··· GIVEN RECORDS ···

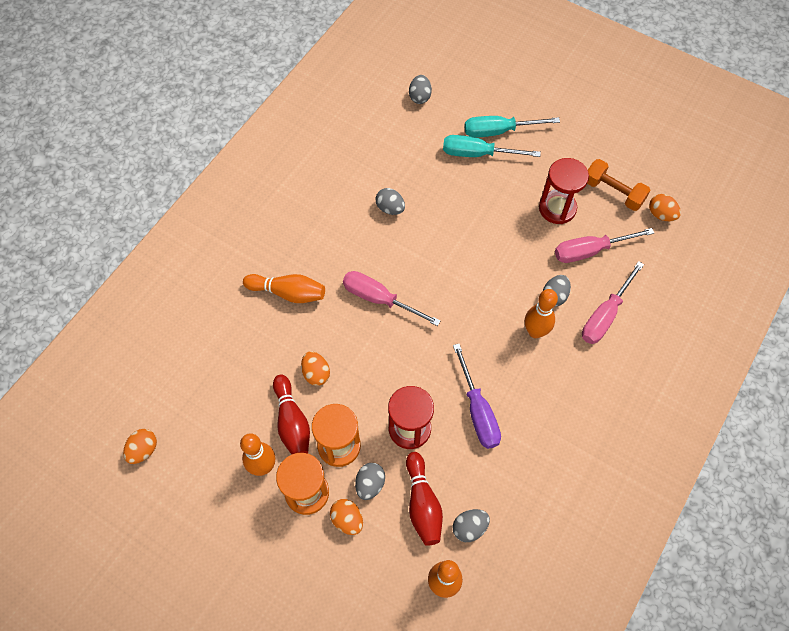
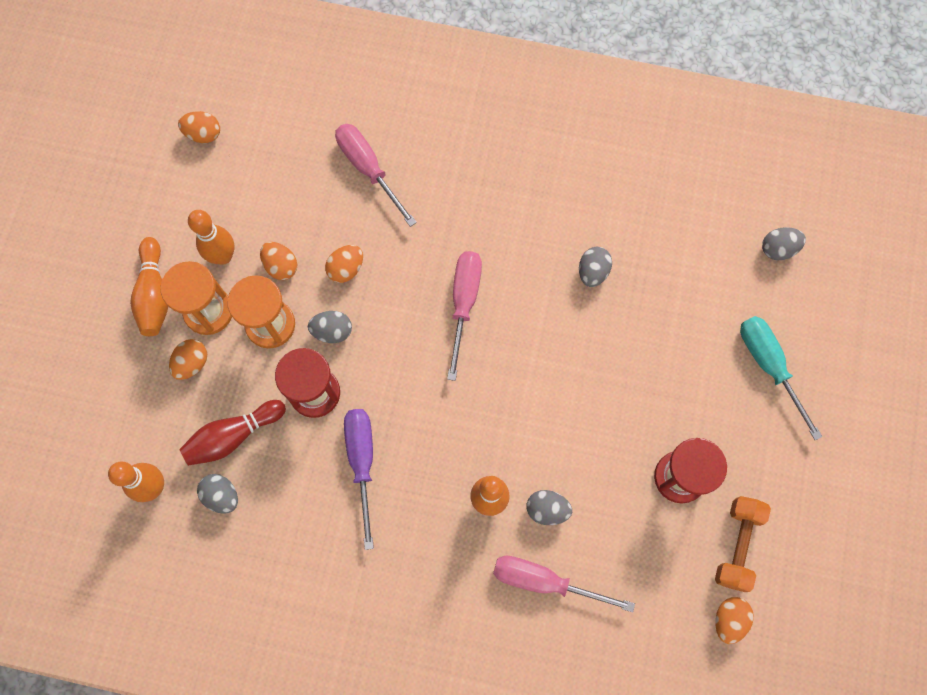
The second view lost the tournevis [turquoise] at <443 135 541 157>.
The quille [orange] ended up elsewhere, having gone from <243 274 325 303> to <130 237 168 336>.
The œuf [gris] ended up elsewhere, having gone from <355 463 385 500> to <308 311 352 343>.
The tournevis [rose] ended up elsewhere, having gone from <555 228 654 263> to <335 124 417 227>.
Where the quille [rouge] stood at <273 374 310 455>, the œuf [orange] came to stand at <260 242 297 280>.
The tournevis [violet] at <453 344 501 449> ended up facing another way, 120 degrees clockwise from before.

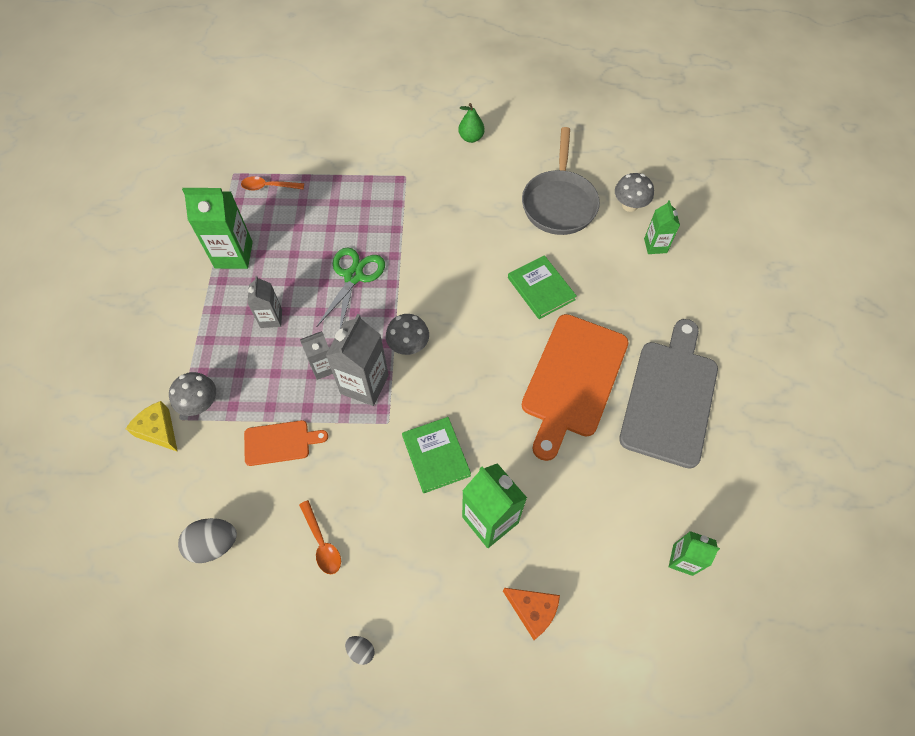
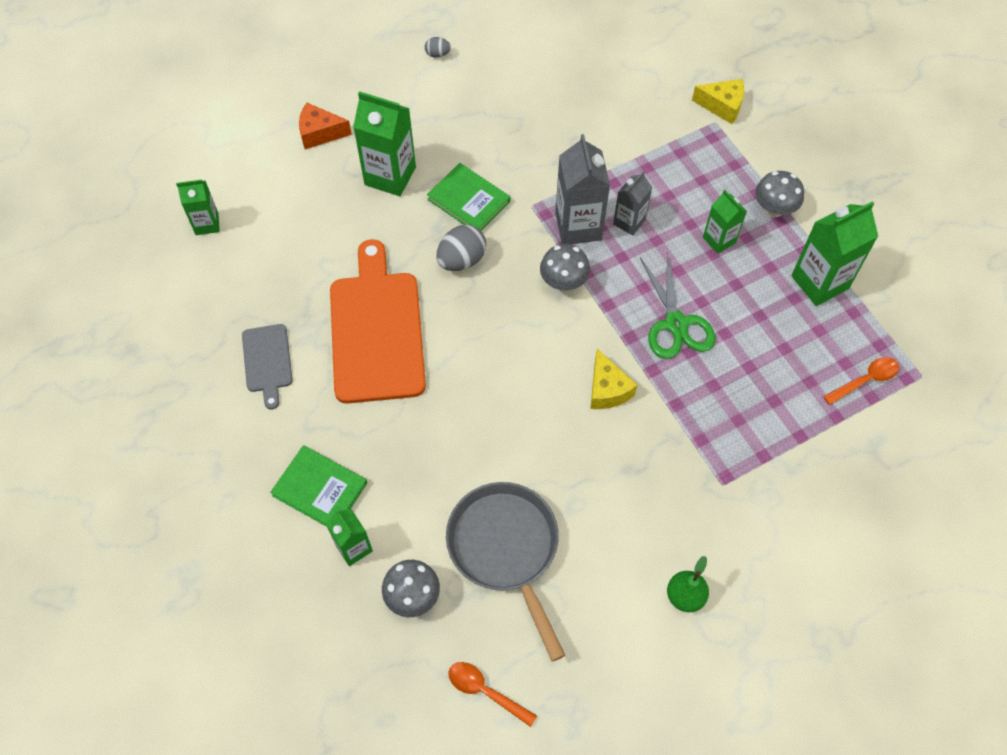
The second view lost the planche à découper [orange] at <244 420 328 466>.
The second view gained the fromage [jaune] at <590 349 637 409>.
The champignon [gris] ended up elsewhere, having gone from <169 372 216 416> to <755 171 804 217>.
The œuf [gris] ended up elsewhere, having gone from <178 518 237 563> to <436 225 486 271>.
The cuillère [orange] ended up elsewhere, having gone from <299 500 341 574> to <449 662 537 727>.
The livre [vert] ended up elsewhere, having gone from <508 255 577 319> to <270 445 367 527>.
What was the brique de lait [gris] at <248 276 282 328> turned into the brique de lait [vert] at <703 190 747 254>.
The size of the planche à découper [gris] at <619 319 718 469> changed by a factor of 0.50.

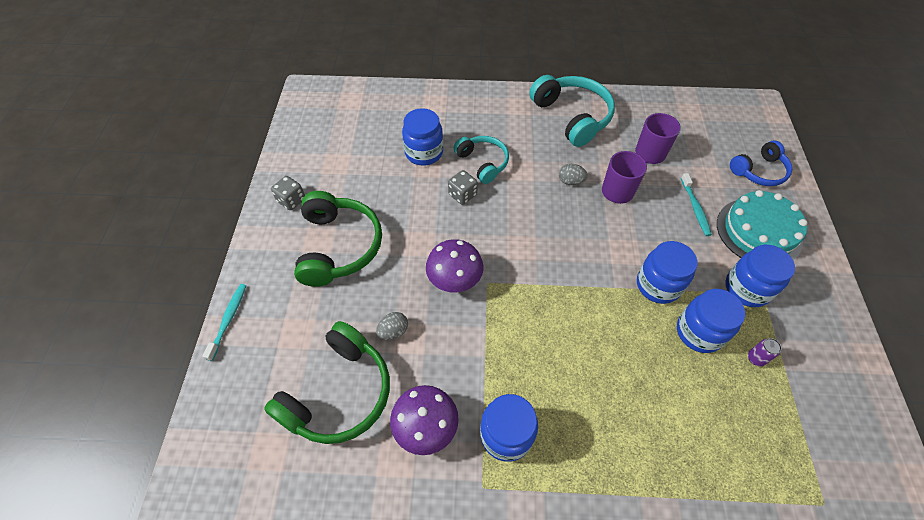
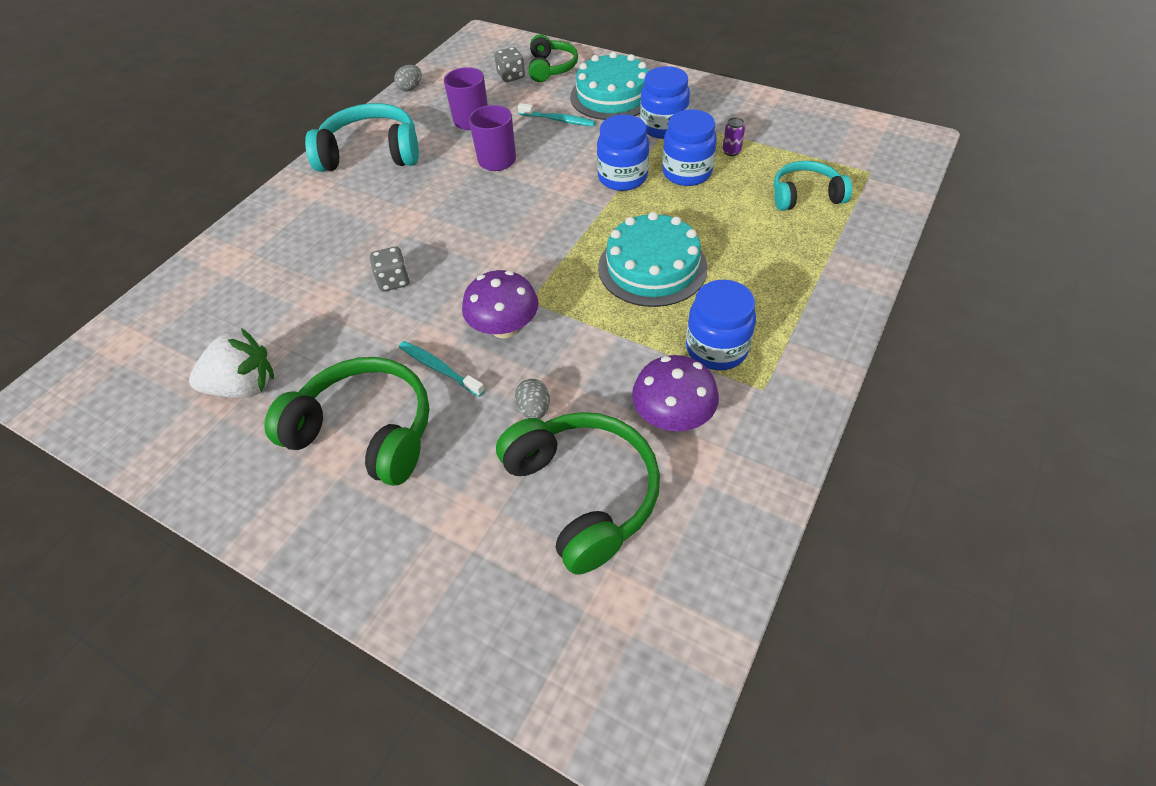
The second view lost the bocal [bleu] at <402 108 443 166>.
The second view gained the fraise [blanc] at <189 329 274 398>.
The second view gained the gâteau [turquoise] at <598 212 707 307>.
The brosse à dents [turquoise] ended up elsewhere, having gone from <203 284 246 361> to <399 341 485 397>.
The dé [gris] ended up elsewhere, having gone from <271 176 305 210> to <495 47 525 82>.
The casque audio [turquoise] ended up elsewhere, having gone from <454 136 509 184> to <774 161 852 211>.
The œuf [gris] ended up elsewhere, having gone from <559 164 588 185> to <394 65 422 91>.
What was the casque audio [bleu] at <730 140 792 186> turned into the casque audio [vert] at <529 34 578 82>.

···

Transcribe, exactly and without additions, the lines of the records above, beginning with the line that contains "The quille [orange]" and ending with the line that contains "Where the quille", both included.

YOUR SOLUTION =>
The quille [orange] ended up elsewhere, having gone from <243 274 325 303> to <130 237 168 336>.
The œuf [gris] ended up elsewhere, having gone from <355 463 385 500> to <308 311 352 343>.
The tournevis [rose] ended up elsewhere, having gone from <555 228 654 263> to <335 124 417 227>.
Where the quille [rouge] stood at <273 374 310 455>, the œuf [orange] came to stand at <260 242 297 280>.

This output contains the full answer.